• Exercise objective
List, from the lines below, each one with "yellow" in it.

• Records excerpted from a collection
-------
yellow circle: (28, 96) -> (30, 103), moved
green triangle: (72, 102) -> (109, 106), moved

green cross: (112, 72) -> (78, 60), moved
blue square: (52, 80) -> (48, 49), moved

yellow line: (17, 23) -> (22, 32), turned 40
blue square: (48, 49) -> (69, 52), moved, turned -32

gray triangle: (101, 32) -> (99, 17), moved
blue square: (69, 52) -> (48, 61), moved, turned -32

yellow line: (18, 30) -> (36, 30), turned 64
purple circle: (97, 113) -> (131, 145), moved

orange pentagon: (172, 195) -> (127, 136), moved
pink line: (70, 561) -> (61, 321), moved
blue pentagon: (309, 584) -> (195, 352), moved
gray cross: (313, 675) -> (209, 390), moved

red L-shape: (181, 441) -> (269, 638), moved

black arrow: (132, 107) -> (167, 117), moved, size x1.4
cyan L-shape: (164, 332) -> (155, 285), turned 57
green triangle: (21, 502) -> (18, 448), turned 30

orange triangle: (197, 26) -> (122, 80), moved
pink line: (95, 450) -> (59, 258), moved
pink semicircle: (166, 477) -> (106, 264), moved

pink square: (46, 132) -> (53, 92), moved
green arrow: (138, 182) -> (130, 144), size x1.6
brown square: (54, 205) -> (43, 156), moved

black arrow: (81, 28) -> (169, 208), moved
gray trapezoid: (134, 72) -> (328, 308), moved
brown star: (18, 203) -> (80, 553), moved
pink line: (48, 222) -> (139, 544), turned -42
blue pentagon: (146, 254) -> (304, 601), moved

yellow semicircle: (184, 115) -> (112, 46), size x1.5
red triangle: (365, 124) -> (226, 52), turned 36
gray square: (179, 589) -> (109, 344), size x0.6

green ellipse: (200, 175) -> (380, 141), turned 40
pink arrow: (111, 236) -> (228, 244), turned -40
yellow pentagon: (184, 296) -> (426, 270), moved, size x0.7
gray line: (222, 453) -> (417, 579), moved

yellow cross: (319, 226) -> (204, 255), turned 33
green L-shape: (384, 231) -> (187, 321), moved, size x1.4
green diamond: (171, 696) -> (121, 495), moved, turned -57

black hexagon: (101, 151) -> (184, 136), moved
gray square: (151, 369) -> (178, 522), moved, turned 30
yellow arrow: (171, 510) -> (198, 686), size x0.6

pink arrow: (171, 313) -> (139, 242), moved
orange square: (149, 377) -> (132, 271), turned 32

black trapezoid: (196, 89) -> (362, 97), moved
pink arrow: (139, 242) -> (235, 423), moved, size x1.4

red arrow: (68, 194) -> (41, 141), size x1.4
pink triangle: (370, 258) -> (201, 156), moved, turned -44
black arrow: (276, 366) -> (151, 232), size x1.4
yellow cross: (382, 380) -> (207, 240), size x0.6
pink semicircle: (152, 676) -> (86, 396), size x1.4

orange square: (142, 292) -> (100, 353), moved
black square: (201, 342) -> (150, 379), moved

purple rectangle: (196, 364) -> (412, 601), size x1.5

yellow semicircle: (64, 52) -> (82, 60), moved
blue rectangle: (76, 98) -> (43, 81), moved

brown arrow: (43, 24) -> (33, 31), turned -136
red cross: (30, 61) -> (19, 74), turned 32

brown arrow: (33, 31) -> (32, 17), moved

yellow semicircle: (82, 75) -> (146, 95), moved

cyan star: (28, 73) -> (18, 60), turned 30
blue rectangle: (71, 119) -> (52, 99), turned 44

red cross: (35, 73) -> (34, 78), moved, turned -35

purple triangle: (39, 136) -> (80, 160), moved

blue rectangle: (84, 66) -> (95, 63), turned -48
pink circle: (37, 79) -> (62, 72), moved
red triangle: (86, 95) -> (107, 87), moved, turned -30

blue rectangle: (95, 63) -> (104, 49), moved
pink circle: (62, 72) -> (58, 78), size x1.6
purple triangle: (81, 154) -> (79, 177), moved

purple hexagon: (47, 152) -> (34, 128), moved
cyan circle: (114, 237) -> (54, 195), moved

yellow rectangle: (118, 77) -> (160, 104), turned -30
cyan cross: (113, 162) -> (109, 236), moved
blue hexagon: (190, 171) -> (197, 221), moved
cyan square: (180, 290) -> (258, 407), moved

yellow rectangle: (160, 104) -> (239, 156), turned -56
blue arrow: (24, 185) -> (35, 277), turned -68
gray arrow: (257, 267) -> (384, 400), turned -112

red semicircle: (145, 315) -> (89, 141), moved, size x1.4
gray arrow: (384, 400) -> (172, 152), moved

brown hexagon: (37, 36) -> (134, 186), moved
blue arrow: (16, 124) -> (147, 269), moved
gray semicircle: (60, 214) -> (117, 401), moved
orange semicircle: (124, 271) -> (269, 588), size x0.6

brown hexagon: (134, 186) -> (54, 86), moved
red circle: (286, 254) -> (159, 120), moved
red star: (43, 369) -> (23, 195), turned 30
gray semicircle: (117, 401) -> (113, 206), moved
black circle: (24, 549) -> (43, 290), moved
-------
• Task solution
yellow circle: (28, 96) -> (30, 103), moved
yellow line: (17, 23) -> (22, 32), turned 40
yellow line: (18, 30) -> (36, 30), turned 64
yellow semicircle: (184, 115) -> (112, 46), size x1.5
yellow pentagon: (184, 296) -> (426, 270), moved, size x0.7
yellow cross: (319, 226) -> (204, 255), turned 33
yellow arrow: (171, 510) -> (198, 686), size x0.6
yellow cross: (382, 380) -> (207, 240), size x0.6
yellow semicircle: (64, 52) -> (82, 60), moved
yellow semicircle: (82, 75) -> (146, 95), moved
yellow rectangle: (118, 77) -> (160, 104), turned -30
yellow rectangle: (160, 104) -> (239, 156), turned -56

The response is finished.